- REQUIRED WORK:
To answer, print the line containing "(167, 193) = (562, 377): pink" and each line after it in the listing below, exactly as they stand.

SUPPLIED DATA START

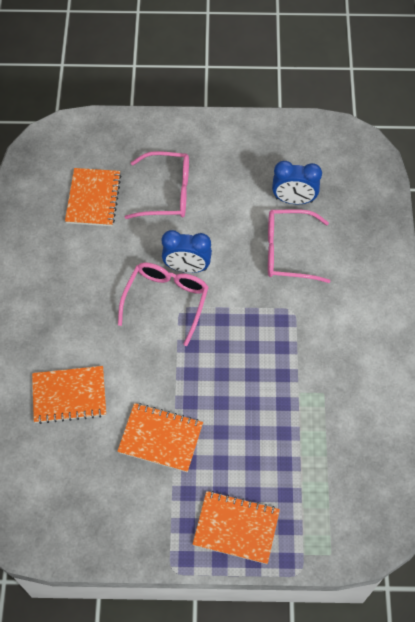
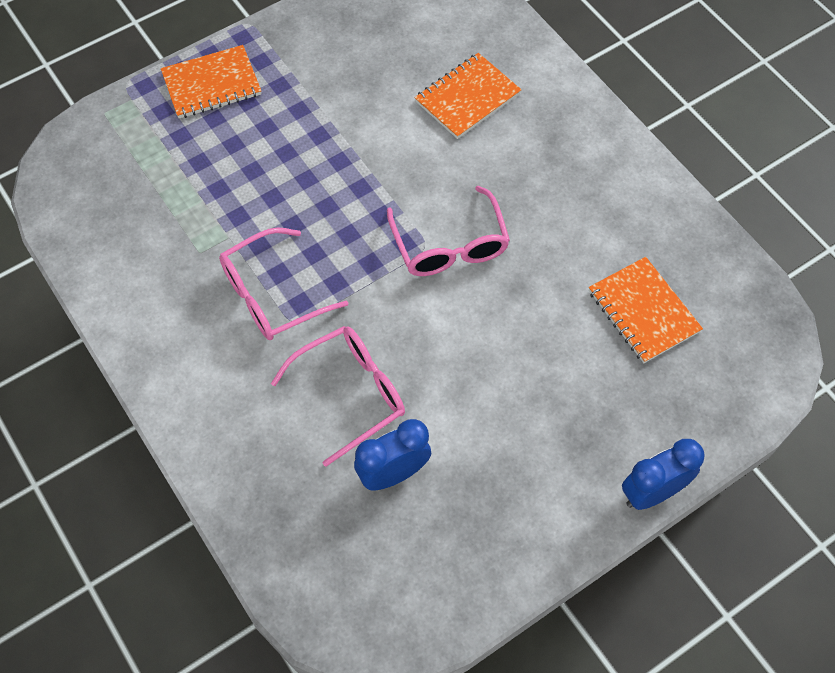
camera: 145 degrees right, 0 degrees up
(160, 438) = (343, 114): orange notebook -> none
(167, 193) = (562, 377): pink glasses -> pink glasses (271, 295)
(187, 267) = (458, 297): blue clock -> blue clock (652, 492)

SUPPLIED DATA END

- WRITTEN ANSWER:
(167, 193) = (562, 377): pink glasses -> pink glasses (271, 295)
(187, 267) = (458, 297): blue clock -> blue clock (652, 492)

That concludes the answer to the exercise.